PROBLEM DESCRIPTION
Output verbatim the lines beginning at the one that contains "orange arrow: (24, 86) -> (40, 93), size x1.5" and ending at the last line of the material, inclusive of both.
THE RECORDS below:
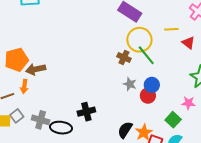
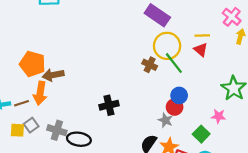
red triangle: (188, 43) -> (201, 50), moved
orange pentagon: (16, 60) -> (32, 64), turned 30
gray star: (130, 84) -> (165, 120), moved
orange arrow: (24, 86) -> (40, 93), size x1.5
black cross: (86, 112) -> (109, 105), moved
End of THE RECORDS.
SOLUTION TO THIS EXERCISE
orange arrow: (24, 86) -> (40, 93), size x1.5
black cross: (86, 112) -> (109, 105), moved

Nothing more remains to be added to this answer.